>> Begin DATA RECORDS
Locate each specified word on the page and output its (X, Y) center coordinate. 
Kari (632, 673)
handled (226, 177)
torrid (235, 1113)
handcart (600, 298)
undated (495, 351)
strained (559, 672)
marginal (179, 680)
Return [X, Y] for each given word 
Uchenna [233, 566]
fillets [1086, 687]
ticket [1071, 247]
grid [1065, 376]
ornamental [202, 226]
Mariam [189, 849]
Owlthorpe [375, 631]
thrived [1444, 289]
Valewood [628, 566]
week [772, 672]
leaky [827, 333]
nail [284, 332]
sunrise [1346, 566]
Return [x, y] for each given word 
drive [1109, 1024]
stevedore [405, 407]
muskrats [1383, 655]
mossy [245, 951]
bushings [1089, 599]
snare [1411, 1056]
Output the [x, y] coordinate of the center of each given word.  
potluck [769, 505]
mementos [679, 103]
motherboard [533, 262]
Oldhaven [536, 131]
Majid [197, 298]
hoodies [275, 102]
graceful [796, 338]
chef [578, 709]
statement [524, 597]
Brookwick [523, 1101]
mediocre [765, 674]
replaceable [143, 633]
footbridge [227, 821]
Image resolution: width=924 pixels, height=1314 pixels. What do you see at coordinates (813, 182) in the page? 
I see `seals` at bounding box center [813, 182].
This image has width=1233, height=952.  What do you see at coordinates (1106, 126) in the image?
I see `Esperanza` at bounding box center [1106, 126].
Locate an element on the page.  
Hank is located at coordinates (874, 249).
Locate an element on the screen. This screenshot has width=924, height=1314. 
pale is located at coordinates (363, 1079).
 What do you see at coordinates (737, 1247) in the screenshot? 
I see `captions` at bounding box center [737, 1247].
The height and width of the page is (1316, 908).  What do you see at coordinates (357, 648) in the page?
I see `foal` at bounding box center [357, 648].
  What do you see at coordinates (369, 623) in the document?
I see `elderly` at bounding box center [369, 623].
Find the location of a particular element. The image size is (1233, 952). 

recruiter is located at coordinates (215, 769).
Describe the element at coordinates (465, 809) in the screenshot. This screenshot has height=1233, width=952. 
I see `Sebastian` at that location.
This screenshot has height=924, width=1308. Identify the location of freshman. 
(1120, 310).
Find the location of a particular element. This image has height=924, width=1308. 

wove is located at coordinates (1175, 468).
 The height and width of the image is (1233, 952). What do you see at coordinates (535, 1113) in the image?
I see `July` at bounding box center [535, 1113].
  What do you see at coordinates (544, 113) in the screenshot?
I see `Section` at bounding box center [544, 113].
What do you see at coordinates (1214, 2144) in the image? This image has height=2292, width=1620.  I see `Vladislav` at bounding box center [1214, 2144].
>> End DATA RECORDS
-- PROBLEM TO SOLVE --
Copy the listing above line for line without changing anything.

-- SOLUTION --
Locate each specified word on the page and output its (X, Y) center coordinate. 
Kari (632, 673)
handled (226, 177)
torrid (235, 1113)
handcart (600, 298)
undated (495, 351)
strained (559, 672)
marginal (179, 680)
Return [X, Y] for each given word 
Uchenna [233, 566]
fillets [1086, 687]
ticket [1071, 247]
grid [1065, 376]
ornamental [202, 226]
Mariam [189, 849]
Owlthorpe [375, 631]
thrived [1444, 289]
Valewood [628, 566]
week [772, 672]
leaky [827, 333]
nail [284, 332]
sunrise [1346, 566]
Return [x, y] for each given word 
drive [1109, 1024]
stevedore [405, 407]
muskrats [1383, 655]
mossy [245, 951]
bushings [1089, 599]
snare [1411, 1056]
Output the [x, y] coordinate of the center of each given word.  
potluck [769, 505]
mementos [679, 103]
motherboard [533, 262]
Oldhaven [536, 131]
Majid [197, 298]
hoodies [275, 102]
graceful [796, 338]
chef [578, 709]
statement [524, 597]
Brookwick [523, 1101]
mediocre [765, 674]
replaceable [143, 633]
footbridge [227, 821]
Image resolution: width=924 pixels, height=1314 pixels. What do you see at coordinates (813, 182) in the page? 
I see `seals` at bounding box center [813, 182].
This image has width=1233, height=952.  What do you see at coordinates (1106, 126) in the image?
I see `Esperanza` at bounding box center [1106, 126].
Locate an element on the page.  
Hank is located at coordinates (874, 249).
Locate an element on the screen. This screenshot has width=924, height=1314. 
pale is located at coordinates (363, 1079).
 What do you see at coordinates (737, 1247) in the screenshot? 
I see `captions` at bounding box center [737, 1247].
The height and width of the page is (1316, 908).  What do you see at coordinates (357, 648) in the page?
I see `foal` at bounding box center [357, 648].
  What do you see at coordinates (369, 623) in the document?
I see `elderly` at bounding box center [369, 623].
Find the location of a particular element. The image size is (1233, 952). 

recruiter is located at coordinates (215, 769).
Describe the element at coordinates (465, 809) in the screenshot. This screenshot has height=1233, width=952. 
I see `Sebastian` at that location.
This screenshot has height=924, width=1308. Identify the location of freshman. 
(1120, 310).
Find the location of a particular element. This image has height=924, width=1308. 

wove is located at coordinates (1175, 468).
 The height and width of the image is (1233, 952). What do you see at coordinates (535, 1113) in the image?
I see `July` at bounding box center [535, 1113].
  What do you see at coordinates (544, 113) in the screenshot?
I see `Section` at bounding box center [544, 113].
What do you see at coordinates (1214, 2144) in the image? This image has height=2292, width=1620.  I see `Vladislav` at bounding box center [1214, 2144].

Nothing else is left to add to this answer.